The task: Starting with the first line below, reproduce each line exactly until you have included the one bearing "(602, 435) = (725, 546): orange".

BEGIN

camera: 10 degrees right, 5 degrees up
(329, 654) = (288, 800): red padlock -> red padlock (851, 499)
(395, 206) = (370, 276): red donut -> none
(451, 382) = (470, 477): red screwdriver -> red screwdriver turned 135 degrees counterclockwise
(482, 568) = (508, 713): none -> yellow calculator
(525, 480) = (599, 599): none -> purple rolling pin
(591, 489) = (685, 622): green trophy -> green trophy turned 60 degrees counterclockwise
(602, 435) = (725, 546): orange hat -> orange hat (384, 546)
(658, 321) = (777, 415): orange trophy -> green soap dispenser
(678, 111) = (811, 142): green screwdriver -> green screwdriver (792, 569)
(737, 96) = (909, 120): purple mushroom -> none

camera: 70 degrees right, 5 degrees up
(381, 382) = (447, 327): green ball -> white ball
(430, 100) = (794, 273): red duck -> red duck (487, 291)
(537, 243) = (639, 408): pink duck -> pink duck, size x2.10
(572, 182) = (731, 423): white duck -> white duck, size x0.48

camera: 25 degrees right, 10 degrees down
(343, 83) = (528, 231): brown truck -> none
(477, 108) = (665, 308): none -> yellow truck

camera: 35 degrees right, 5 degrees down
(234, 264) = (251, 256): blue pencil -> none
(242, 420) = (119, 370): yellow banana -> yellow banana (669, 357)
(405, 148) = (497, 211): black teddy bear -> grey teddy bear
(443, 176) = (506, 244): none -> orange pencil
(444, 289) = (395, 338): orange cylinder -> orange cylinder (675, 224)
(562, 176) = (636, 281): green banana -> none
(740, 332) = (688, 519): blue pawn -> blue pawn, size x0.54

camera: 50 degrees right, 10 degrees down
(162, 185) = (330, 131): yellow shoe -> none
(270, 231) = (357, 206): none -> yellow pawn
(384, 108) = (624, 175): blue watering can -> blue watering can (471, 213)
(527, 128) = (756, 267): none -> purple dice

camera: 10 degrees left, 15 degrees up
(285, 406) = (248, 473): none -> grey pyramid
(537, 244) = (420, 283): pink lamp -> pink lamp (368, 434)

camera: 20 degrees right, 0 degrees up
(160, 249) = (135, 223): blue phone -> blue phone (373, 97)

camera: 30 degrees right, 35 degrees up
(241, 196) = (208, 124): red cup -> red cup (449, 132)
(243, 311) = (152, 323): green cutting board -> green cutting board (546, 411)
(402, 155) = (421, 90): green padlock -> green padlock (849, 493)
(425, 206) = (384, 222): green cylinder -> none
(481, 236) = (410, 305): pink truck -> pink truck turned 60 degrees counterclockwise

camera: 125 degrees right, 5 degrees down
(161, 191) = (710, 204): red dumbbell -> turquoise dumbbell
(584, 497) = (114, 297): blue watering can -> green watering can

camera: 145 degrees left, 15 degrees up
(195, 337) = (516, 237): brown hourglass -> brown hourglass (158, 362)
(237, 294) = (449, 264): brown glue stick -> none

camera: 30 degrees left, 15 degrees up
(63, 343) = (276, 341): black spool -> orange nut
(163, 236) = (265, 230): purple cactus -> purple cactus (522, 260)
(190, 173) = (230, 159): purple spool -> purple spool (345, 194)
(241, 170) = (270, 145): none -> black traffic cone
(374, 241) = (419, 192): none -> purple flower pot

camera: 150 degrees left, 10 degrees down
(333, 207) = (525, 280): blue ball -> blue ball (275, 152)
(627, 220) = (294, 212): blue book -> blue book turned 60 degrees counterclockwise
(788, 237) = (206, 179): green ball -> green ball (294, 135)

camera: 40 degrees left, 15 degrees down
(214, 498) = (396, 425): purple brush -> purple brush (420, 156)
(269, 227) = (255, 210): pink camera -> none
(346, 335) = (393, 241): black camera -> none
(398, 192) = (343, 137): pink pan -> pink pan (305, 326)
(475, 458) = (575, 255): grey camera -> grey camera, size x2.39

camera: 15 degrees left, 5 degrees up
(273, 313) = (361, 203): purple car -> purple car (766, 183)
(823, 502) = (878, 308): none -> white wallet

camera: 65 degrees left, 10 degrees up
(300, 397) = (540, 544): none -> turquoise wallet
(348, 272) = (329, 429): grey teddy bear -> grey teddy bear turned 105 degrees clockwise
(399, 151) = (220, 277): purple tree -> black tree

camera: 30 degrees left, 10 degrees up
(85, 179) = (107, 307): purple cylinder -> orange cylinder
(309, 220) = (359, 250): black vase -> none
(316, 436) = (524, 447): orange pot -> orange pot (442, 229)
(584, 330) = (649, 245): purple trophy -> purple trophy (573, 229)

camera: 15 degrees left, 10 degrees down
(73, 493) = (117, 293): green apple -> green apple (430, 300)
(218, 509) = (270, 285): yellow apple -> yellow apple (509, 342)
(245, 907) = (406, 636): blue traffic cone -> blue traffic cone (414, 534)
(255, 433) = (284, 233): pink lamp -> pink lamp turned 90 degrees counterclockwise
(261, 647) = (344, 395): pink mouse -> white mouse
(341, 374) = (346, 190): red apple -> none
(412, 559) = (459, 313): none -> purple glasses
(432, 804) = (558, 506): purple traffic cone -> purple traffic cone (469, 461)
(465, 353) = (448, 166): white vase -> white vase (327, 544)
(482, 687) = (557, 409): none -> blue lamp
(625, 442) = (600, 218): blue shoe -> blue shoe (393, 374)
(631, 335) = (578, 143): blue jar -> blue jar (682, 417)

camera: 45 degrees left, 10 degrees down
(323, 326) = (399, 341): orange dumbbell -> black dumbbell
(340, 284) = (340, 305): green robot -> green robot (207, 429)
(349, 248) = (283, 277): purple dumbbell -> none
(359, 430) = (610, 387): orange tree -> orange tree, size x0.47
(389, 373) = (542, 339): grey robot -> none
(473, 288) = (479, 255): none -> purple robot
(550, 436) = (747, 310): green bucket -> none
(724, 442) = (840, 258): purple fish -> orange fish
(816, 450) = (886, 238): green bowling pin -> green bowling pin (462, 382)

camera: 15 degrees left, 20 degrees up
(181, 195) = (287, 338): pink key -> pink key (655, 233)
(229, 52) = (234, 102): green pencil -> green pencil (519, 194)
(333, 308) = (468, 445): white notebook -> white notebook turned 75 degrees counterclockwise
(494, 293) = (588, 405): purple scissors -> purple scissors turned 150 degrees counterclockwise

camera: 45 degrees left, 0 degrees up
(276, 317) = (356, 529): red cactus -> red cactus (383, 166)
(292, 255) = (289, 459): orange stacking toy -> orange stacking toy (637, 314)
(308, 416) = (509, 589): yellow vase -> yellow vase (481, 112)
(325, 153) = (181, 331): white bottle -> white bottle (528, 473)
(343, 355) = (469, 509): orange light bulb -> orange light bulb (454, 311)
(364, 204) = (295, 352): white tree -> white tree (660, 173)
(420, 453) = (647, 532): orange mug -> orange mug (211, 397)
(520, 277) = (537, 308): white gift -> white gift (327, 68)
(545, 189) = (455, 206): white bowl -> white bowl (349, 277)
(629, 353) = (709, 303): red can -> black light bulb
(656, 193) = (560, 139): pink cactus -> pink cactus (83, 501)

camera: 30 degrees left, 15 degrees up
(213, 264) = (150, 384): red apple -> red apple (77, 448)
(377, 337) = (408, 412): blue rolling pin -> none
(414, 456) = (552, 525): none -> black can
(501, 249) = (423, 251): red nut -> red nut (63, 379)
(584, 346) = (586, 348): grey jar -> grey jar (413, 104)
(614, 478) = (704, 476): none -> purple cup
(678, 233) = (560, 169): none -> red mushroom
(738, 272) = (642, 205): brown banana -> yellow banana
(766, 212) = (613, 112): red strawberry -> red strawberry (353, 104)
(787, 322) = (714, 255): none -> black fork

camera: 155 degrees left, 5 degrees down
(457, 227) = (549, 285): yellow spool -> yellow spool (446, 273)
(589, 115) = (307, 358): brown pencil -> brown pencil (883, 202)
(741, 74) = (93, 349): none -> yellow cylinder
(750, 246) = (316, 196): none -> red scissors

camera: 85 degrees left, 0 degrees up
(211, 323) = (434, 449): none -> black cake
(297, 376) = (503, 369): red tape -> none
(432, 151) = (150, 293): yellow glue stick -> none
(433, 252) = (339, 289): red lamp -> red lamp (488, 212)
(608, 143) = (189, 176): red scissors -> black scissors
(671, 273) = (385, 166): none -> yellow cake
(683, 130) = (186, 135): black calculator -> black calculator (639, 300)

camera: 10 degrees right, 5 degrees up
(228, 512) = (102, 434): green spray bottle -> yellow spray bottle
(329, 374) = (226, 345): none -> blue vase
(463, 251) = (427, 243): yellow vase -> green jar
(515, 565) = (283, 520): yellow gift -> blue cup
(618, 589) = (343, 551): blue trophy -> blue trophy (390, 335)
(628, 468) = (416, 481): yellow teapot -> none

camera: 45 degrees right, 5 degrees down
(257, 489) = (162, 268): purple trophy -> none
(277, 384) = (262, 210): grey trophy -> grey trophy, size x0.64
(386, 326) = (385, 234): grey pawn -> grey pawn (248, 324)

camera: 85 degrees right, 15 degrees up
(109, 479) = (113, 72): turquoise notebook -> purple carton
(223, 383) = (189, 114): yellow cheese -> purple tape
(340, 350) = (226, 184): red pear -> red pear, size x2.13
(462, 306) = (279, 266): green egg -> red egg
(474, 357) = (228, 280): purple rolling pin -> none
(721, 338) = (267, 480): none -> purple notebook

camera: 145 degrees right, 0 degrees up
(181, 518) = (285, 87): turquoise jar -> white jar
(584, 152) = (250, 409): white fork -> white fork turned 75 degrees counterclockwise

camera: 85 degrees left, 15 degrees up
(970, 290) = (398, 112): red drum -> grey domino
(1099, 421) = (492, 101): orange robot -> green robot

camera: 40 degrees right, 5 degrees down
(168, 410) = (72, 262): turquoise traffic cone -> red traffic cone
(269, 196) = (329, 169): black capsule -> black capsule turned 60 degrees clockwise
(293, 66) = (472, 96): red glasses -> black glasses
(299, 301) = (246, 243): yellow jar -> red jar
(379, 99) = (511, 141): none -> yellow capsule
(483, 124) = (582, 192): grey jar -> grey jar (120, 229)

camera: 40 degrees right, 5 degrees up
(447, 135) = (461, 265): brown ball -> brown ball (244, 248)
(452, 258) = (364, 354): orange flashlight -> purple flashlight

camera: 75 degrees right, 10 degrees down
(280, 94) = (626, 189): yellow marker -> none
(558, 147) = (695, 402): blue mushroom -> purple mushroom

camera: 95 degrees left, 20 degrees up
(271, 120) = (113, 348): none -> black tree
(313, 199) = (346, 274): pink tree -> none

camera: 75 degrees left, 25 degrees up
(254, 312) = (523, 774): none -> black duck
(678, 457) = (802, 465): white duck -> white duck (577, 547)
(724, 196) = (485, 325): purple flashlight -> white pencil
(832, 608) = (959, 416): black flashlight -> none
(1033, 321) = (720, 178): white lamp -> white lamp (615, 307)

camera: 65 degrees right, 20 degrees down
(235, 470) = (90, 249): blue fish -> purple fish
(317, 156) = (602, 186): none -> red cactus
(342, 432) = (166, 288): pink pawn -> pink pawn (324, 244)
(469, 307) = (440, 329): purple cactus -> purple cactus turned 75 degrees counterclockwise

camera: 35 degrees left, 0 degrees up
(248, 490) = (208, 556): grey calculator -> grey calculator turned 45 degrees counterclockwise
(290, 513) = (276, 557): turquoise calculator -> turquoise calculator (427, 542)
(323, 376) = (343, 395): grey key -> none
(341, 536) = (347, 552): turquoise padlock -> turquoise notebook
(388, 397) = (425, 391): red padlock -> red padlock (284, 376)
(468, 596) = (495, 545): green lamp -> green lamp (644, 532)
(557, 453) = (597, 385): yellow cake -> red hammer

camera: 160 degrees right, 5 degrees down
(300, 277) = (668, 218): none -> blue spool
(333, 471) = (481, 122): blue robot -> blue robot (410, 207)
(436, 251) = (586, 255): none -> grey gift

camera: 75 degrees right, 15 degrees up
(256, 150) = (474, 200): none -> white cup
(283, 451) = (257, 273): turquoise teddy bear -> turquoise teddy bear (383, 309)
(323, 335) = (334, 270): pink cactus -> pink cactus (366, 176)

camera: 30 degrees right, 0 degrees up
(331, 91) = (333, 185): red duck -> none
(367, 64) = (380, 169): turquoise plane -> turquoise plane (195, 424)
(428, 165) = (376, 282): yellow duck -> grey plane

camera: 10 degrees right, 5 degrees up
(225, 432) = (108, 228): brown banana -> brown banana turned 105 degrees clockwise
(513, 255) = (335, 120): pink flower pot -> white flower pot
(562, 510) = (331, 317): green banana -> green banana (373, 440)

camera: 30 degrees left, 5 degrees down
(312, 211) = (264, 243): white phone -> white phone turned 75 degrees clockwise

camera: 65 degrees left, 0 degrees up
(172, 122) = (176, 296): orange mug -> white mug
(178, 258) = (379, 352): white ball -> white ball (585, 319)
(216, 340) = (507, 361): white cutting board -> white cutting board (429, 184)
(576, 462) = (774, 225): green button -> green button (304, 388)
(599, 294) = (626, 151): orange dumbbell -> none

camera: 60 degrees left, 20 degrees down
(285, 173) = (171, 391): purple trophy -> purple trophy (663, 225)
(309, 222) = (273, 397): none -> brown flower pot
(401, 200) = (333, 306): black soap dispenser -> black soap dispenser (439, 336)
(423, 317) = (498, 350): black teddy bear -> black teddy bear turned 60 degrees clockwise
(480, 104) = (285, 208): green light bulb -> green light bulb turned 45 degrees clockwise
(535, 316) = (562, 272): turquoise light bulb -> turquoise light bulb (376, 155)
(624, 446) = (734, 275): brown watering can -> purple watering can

END

Task response:
camera: 10 degrees right, 5 degrees up
(329, 654) = (288, 800): red padlock -> red padlock (851, 499)
(395, 206) = (370, 276): red donut -> none
(451, 382) = (470, 477): red screwdriver -> red screwdriver turned 135 degrees counterclockwise
(482, 568) = (508, 713): none -> yellow calculator
(525, 480) = (599, 599): none -> purple rolling pin
(591, 489) = (685, 622): green trophy -> green trophy turned 60 degrees counterclockwise
(602, 435) = (725, 546): orange hat -> orange hat (384, 546)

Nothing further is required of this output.